### Data for this task ###

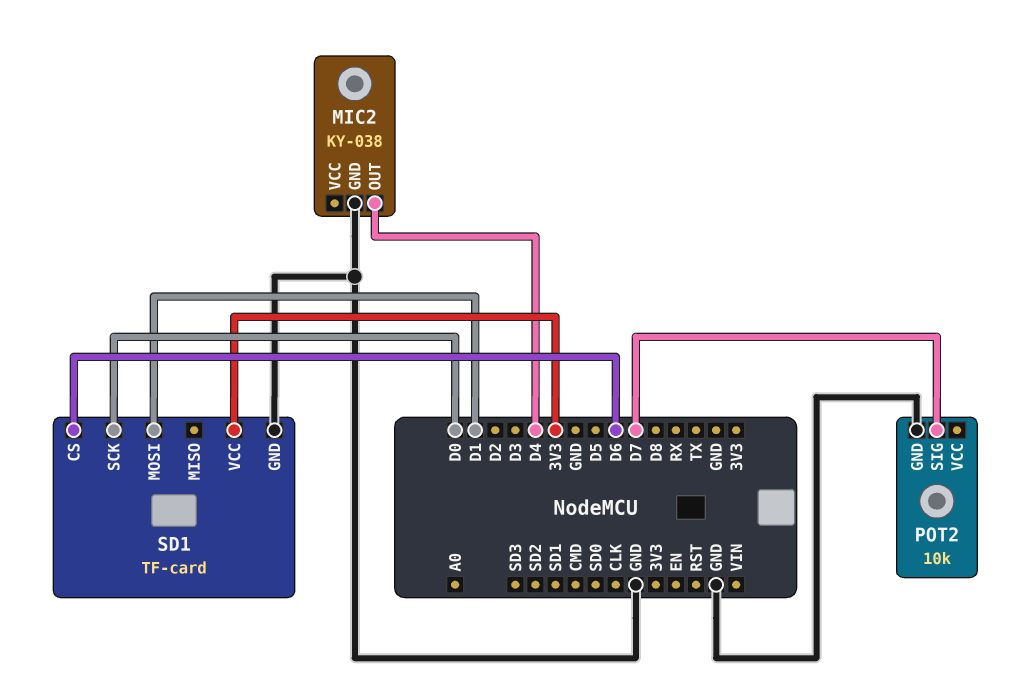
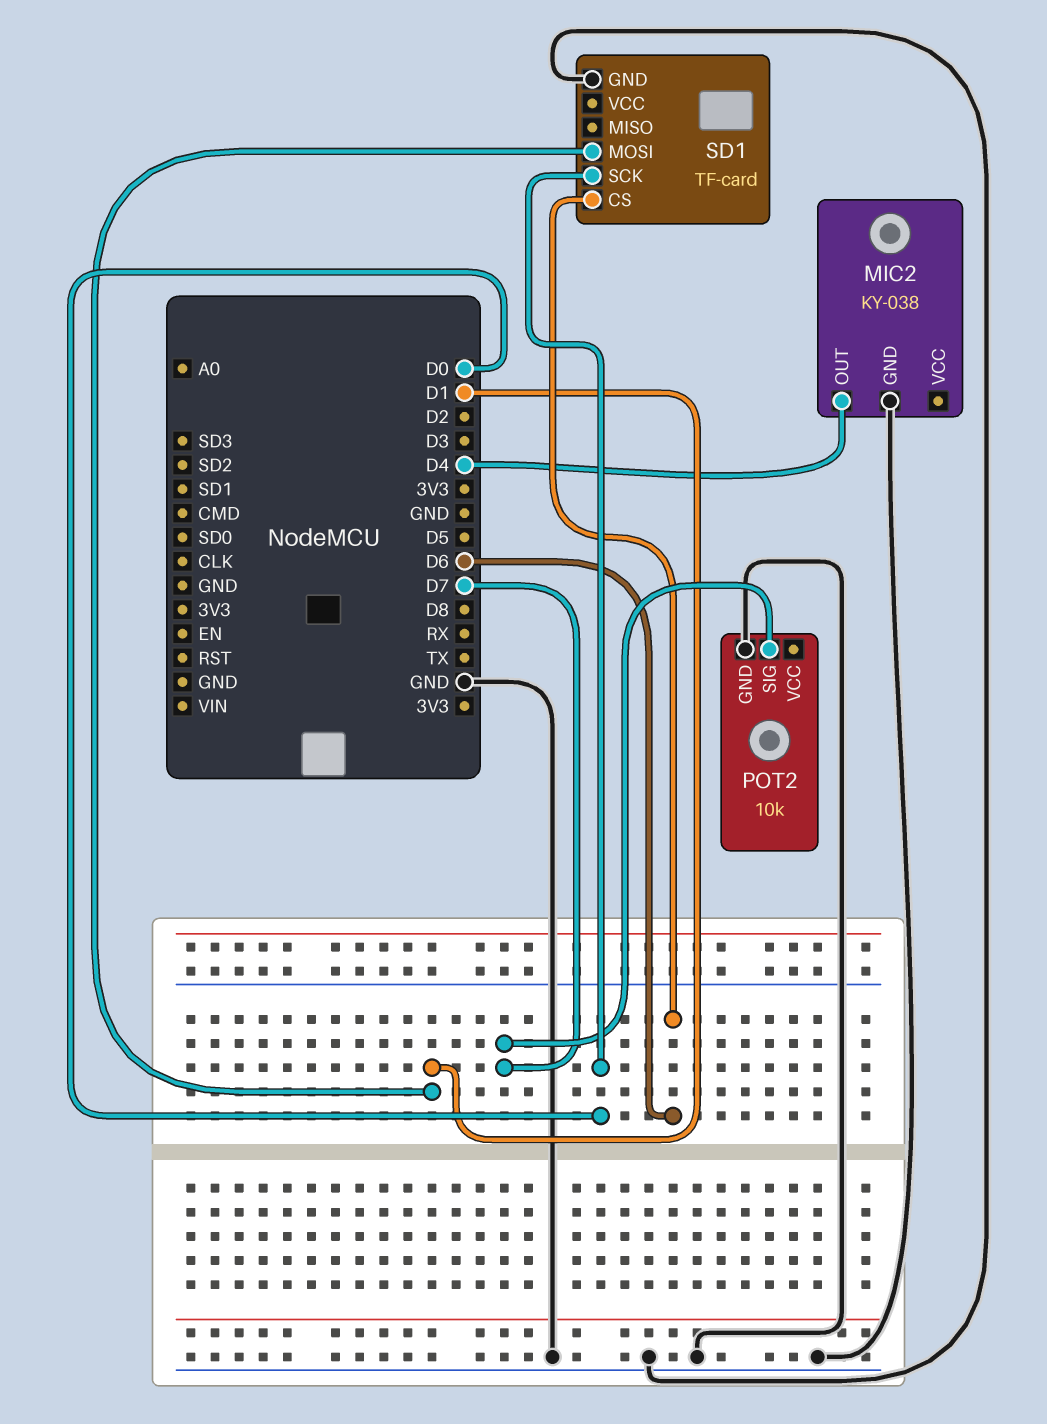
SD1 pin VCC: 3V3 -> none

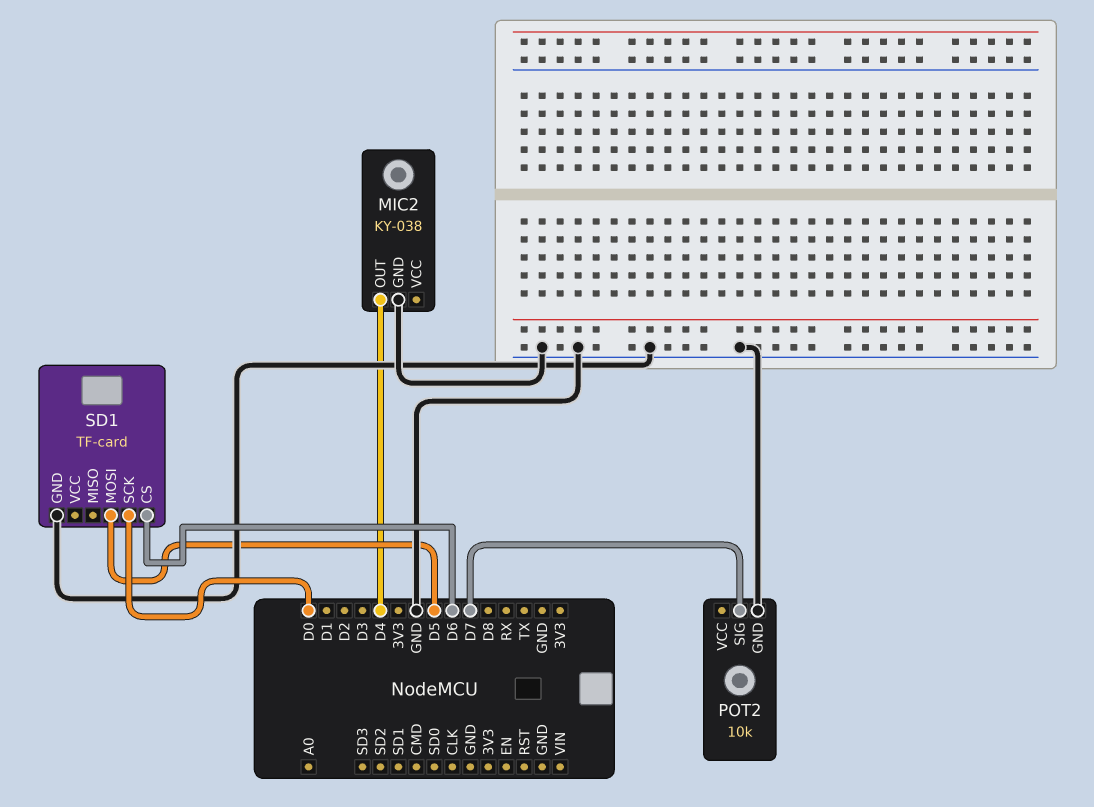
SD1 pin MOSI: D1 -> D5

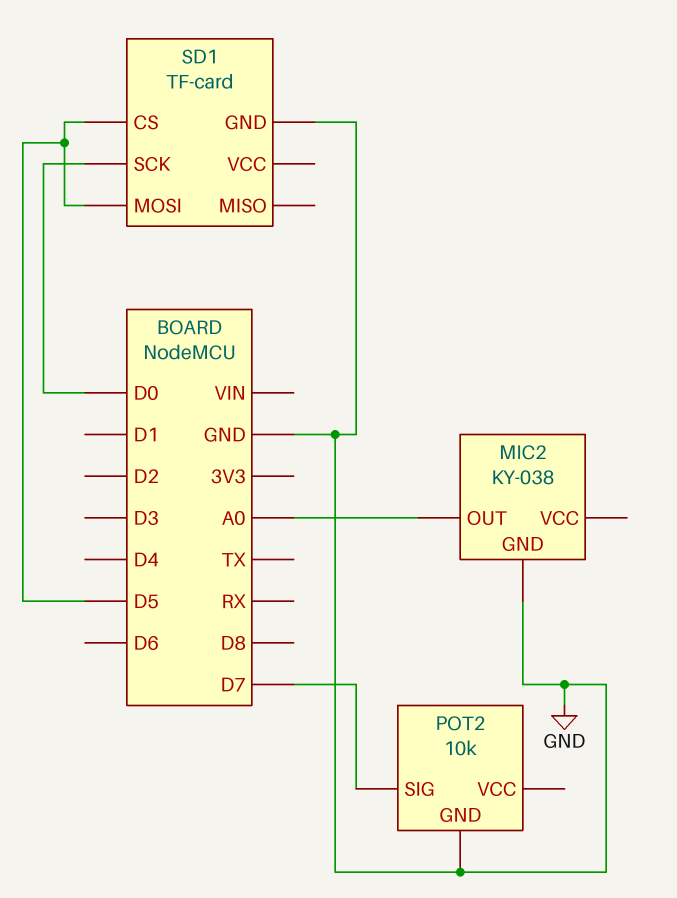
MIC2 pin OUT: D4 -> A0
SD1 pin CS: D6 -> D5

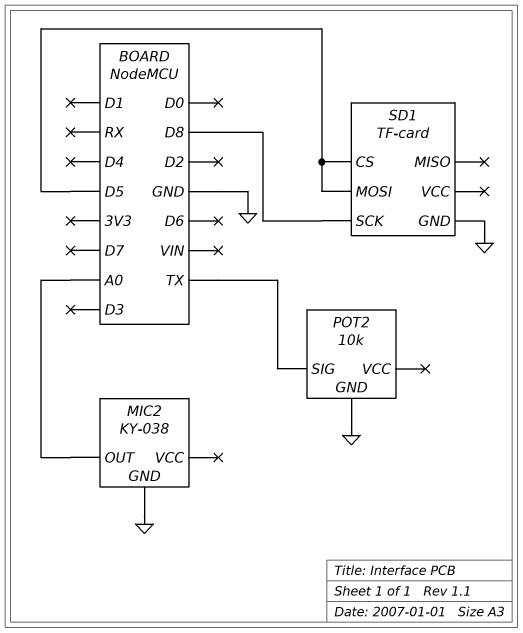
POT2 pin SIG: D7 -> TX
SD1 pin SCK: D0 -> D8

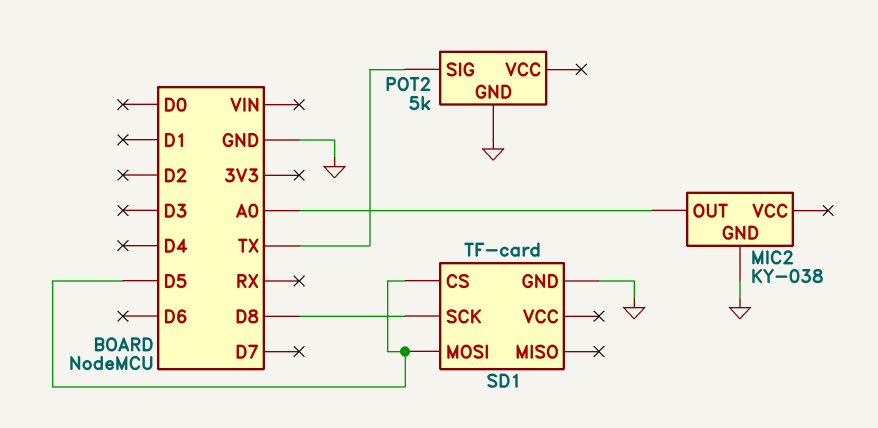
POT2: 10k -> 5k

###

Here the job is to print the data above exactly, except for any pictures.

• [Expected output]:
SD1 pin VCC: 3V3 -> none

SD1 pin MOSI: D1 -> D5

MIC2 pin OUT: D4 -> A0
SD1 pin CS: D6 -> D5

POT2 pin SIG: D7 -> TX
SD1 pin SCK: D0 -> D8

POT2: 10k -> 5k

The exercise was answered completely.